- Task item:
Transcribe the entries exactly as given and skip whatever images they hold.

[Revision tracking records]
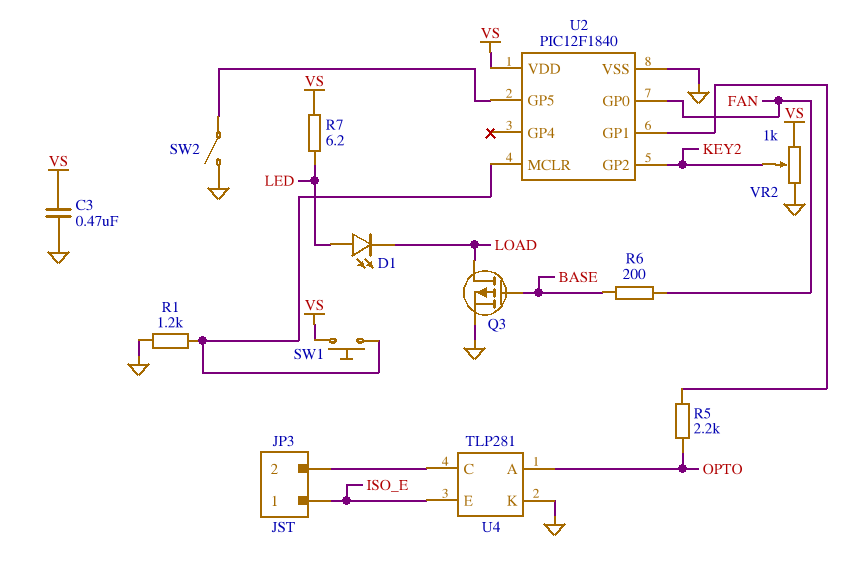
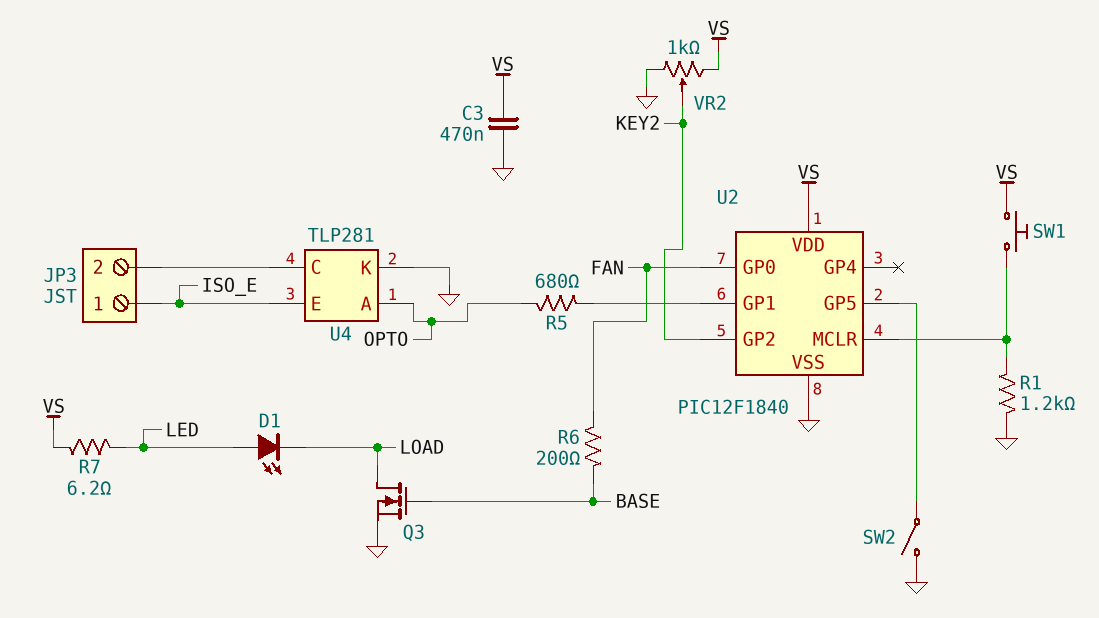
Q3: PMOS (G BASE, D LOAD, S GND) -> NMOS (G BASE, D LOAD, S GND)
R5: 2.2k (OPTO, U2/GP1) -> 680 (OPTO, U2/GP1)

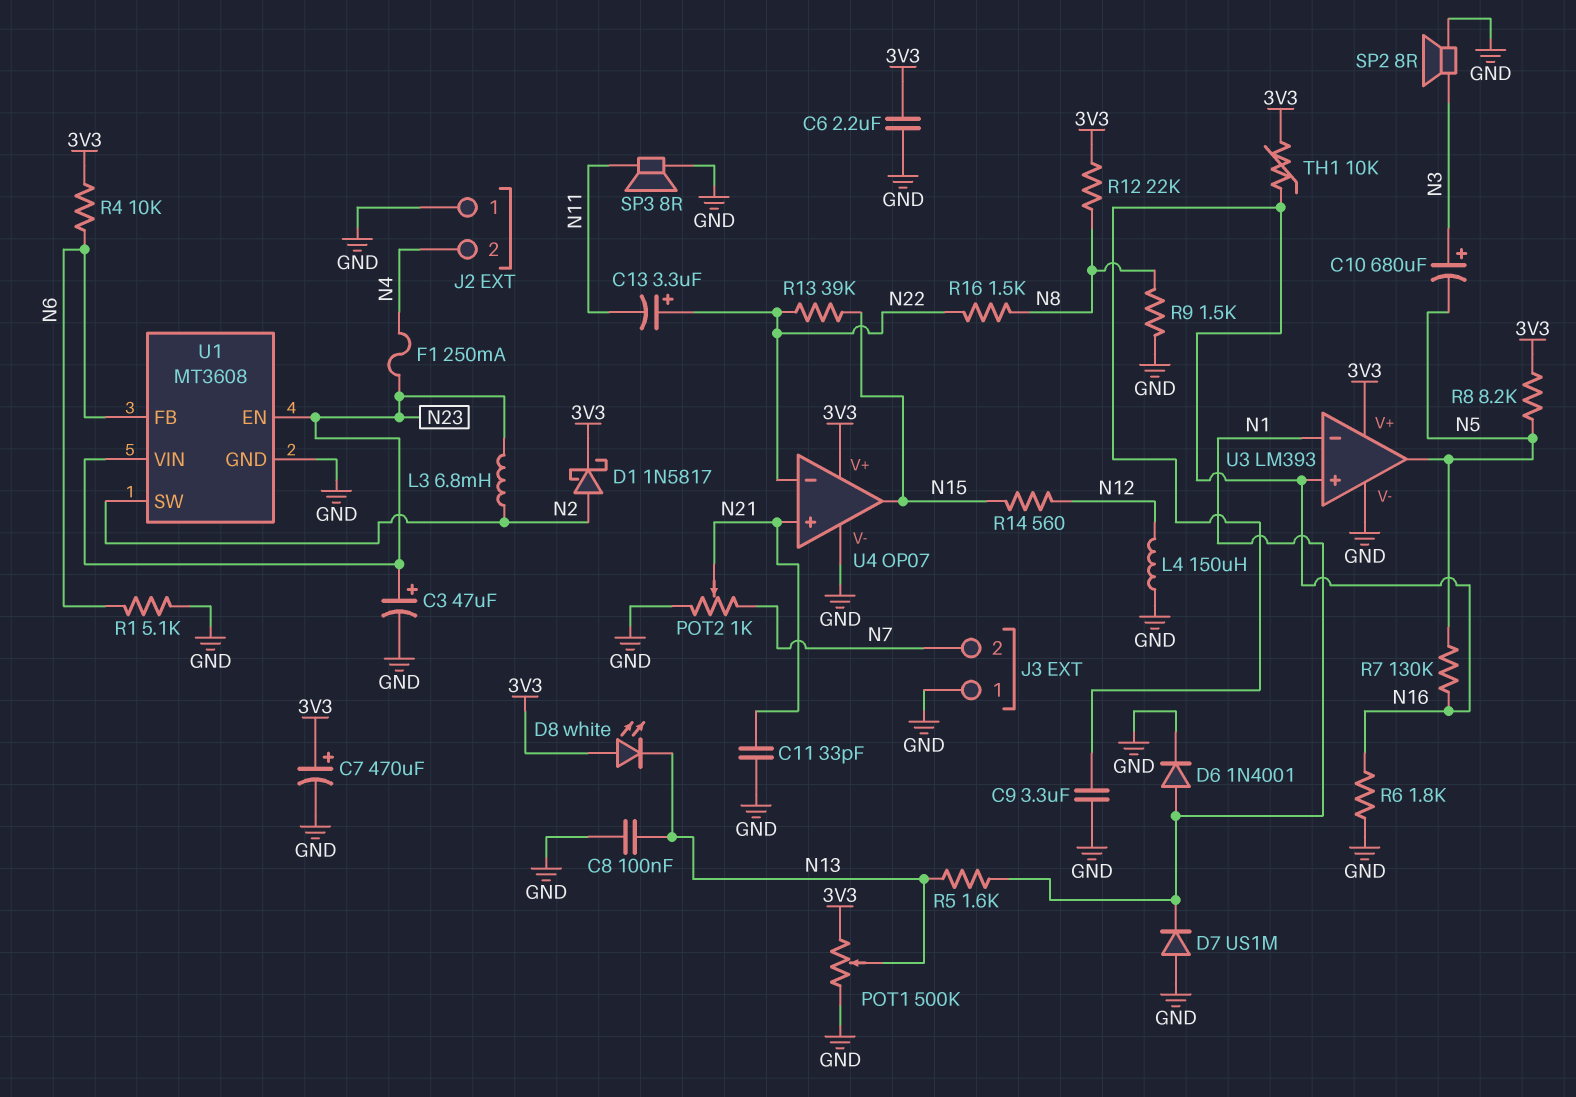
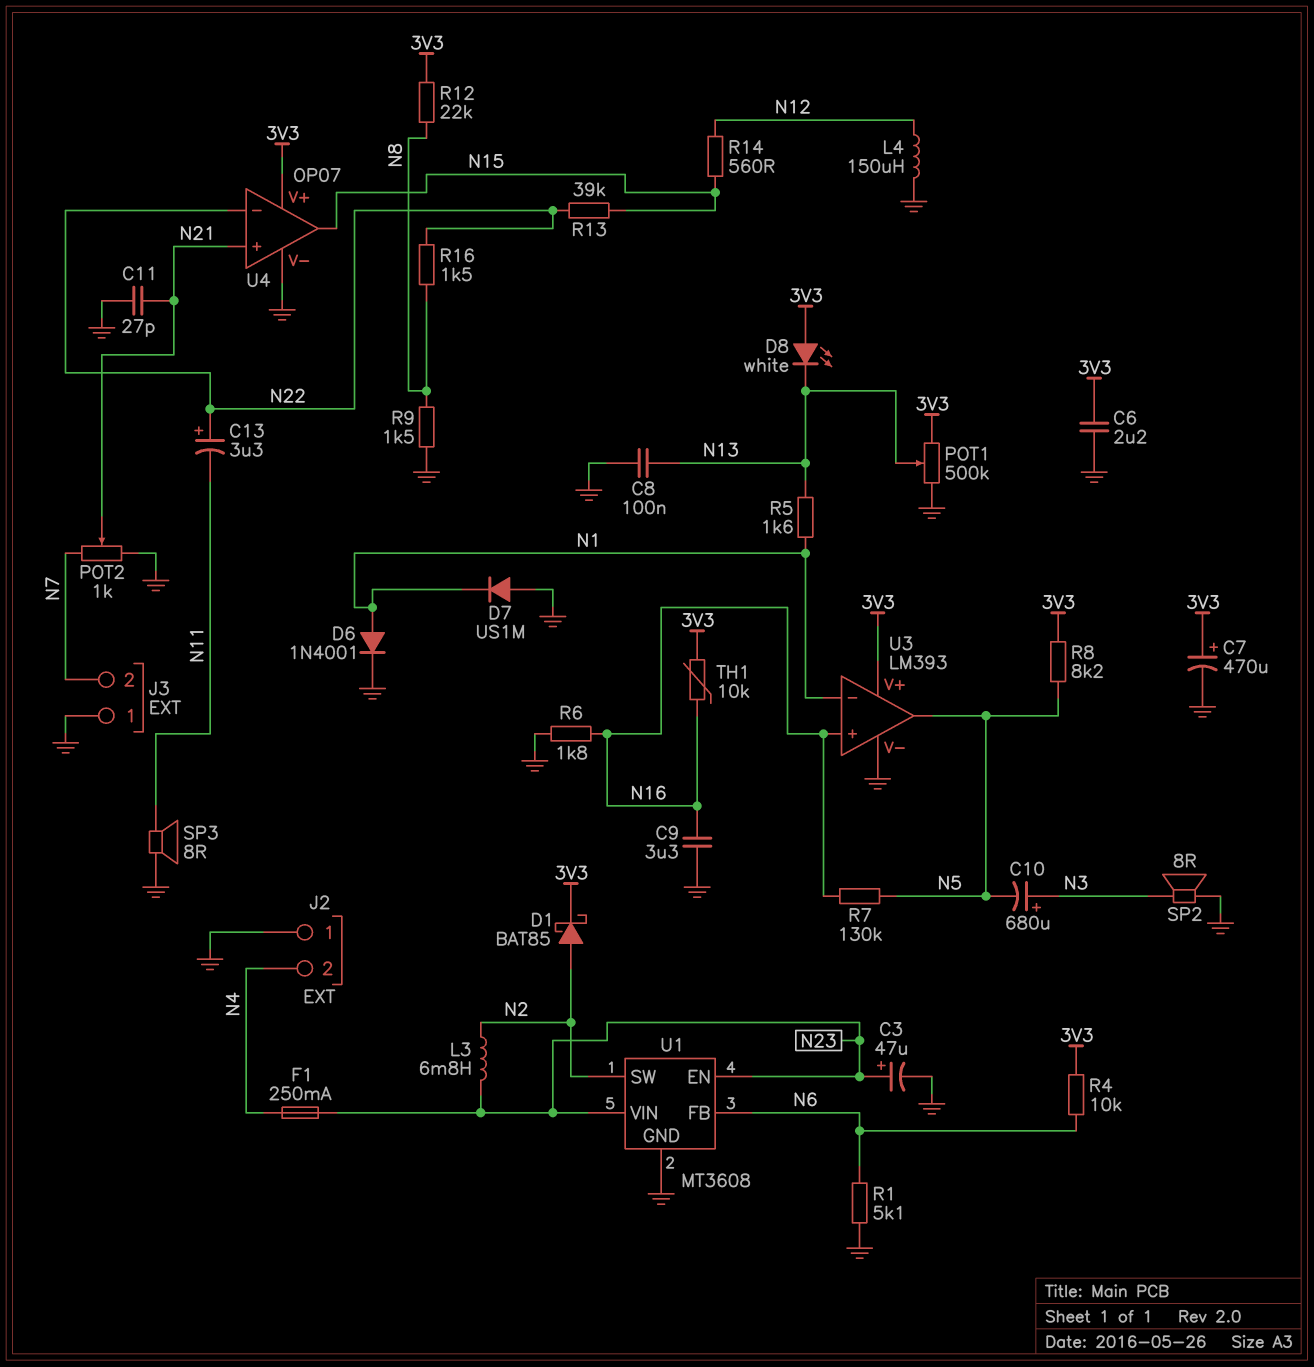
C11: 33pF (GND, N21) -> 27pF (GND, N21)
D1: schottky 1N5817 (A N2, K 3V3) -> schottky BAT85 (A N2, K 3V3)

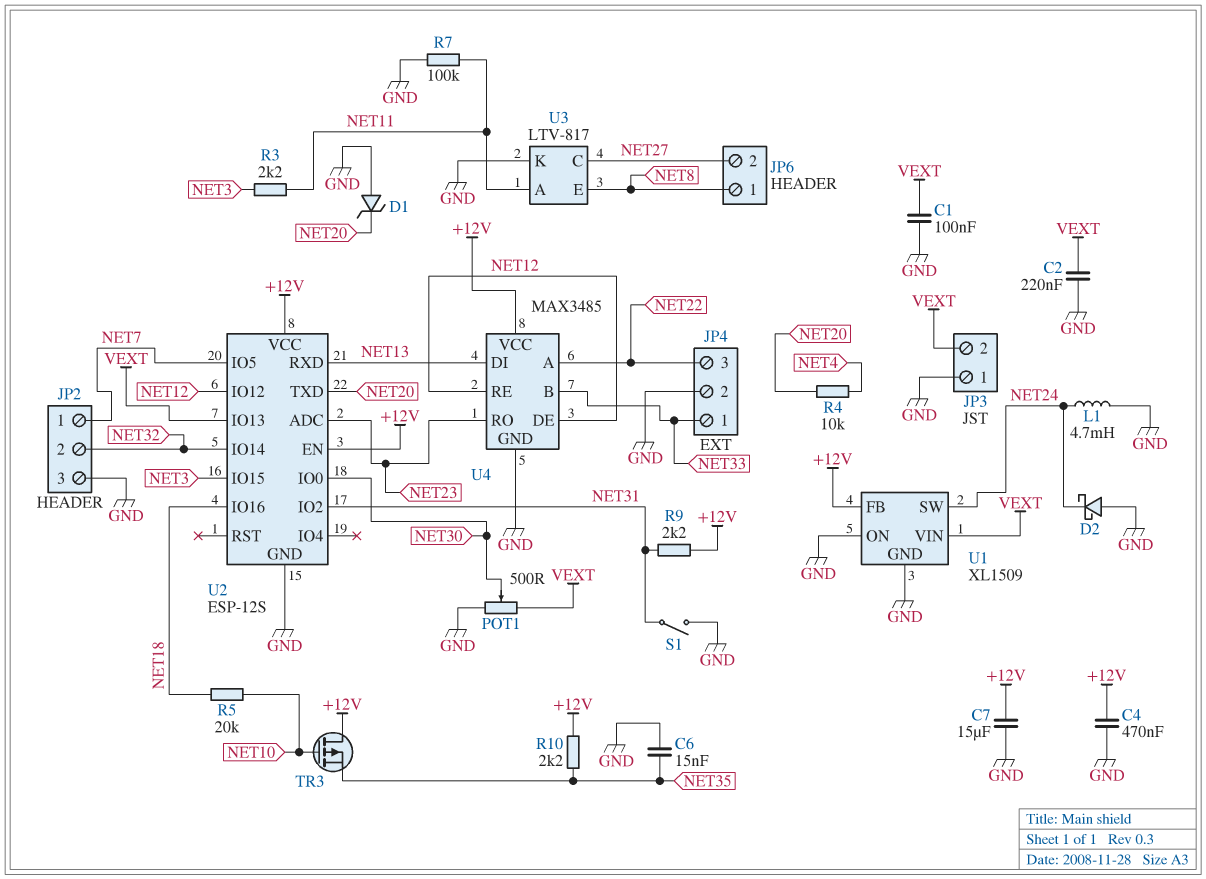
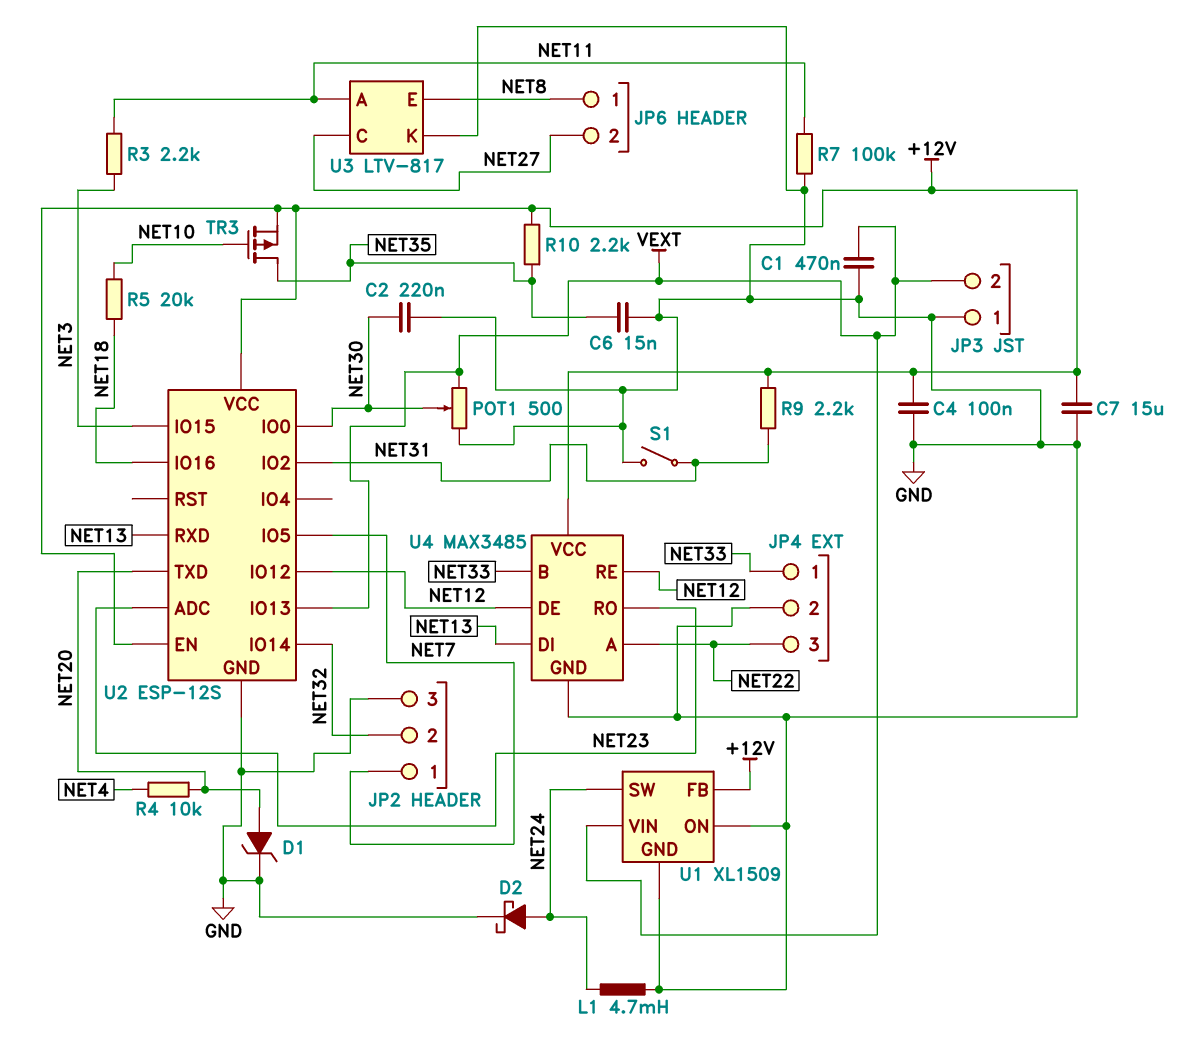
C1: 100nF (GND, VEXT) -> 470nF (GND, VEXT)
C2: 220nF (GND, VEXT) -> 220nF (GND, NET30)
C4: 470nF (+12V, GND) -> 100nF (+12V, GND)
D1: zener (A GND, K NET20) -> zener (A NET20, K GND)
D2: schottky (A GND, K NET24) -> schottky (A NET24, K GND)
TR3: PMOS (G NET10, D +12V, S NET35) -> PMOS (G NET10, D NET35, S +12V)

- Reply:
Q3: PMOS (G BASE, D LOAD, S GND) -> NMOS (G BASE, D LOAD, S GND)
R5: 2.2k (OPTO, U2/GP1) -> 680 (OPTO, U2/GP1)

C11: 33pF (GND, N21) -> 27pF (GND, N21)
D1: schottky 1N5817 (A N2, K 3V3) -> schottky BAT85 (A N2, K 3V3)

C1: 100nF (GND, VEXT) -> 470nF (GND, VEXT)
C2: 220nF (GND, VEXT) -> 220nF (GND, NET30)
C4: 470nF (+12V, GND) -> 100nF (+12V, GND)
D1: zener (A GND, K NET20) -> zener (A NET20, K GND)
D2: schottky (A GND, K NET24) -> schottky (A NET24, K GND)
TR3: PMOS (G NET10, D +12V, S NET35) -> PMOS (G NET10, D NET35, S +12V)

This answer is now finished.